Assigned task: Nothing outside the range below should be printed. Output exactly the lines from the line with "grey cutting board: 3 -> 2" to the line with "yellow rolling pin: 4 -> 3", both included.

The records:
--*--
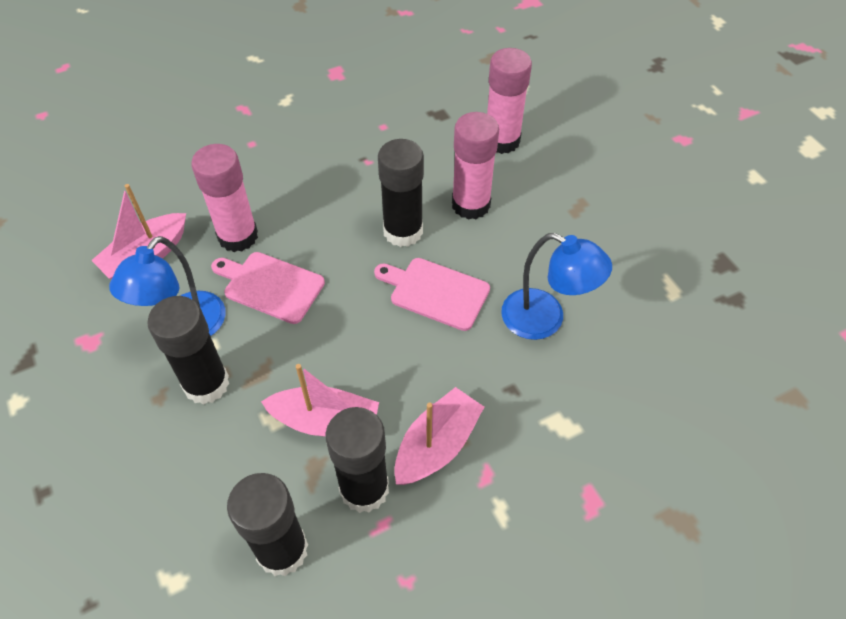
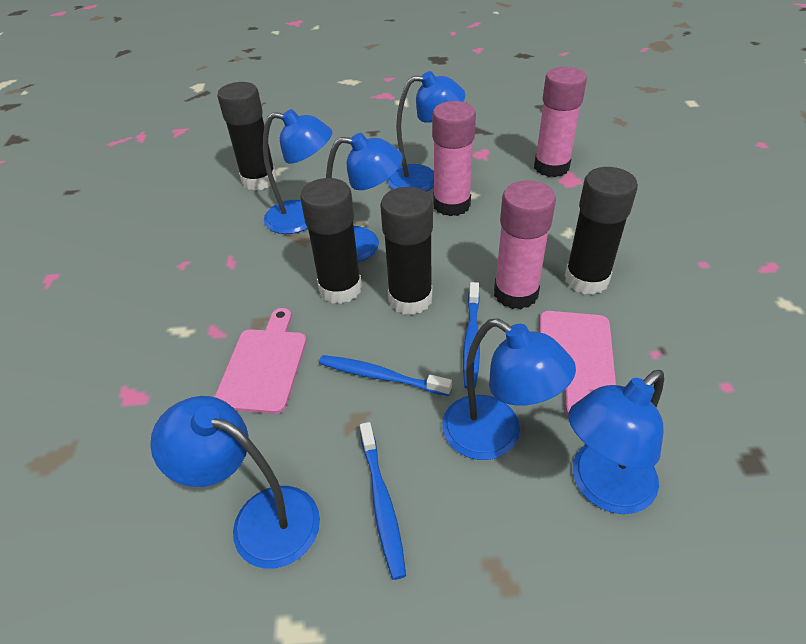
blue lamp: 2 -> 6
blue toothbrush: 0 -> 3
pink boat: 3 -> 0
--*--
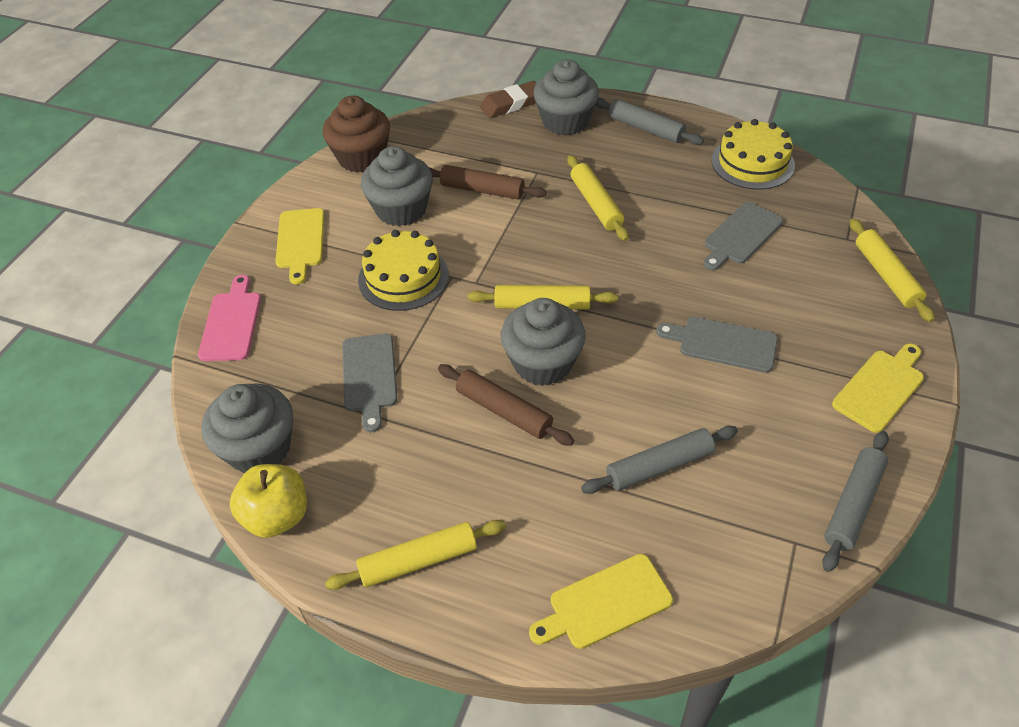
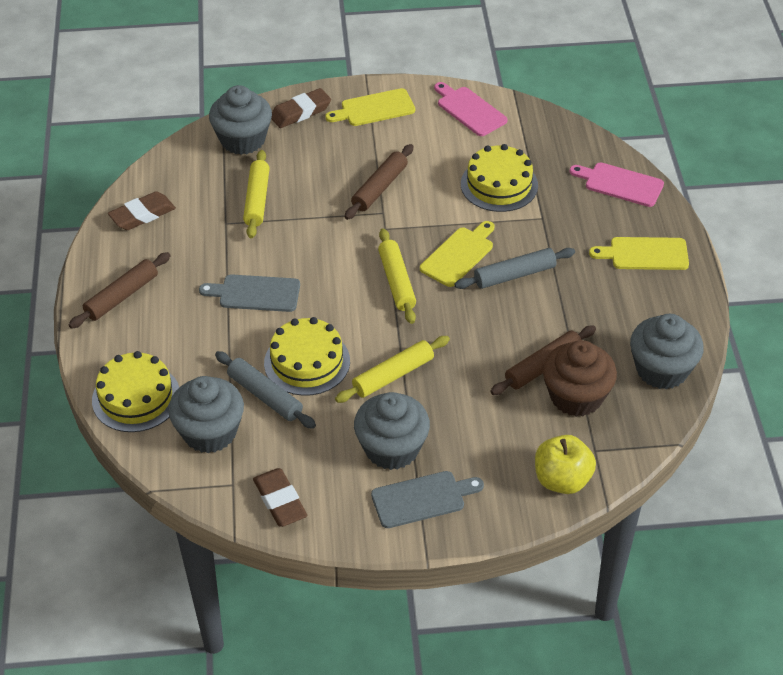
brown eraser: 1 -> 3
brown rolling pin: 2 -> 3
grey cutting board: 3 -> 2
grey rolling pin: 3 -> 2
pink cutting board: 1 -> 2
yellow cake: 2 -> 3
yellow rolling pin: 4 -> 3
--*--
Output:
grey cutting board: 3 -> 2
grey rolling pin: 3 -> 2
pink cutting board: 1 -> 2
yellow cake: 2 -> 3
yellow rolling pin: 4 -> 3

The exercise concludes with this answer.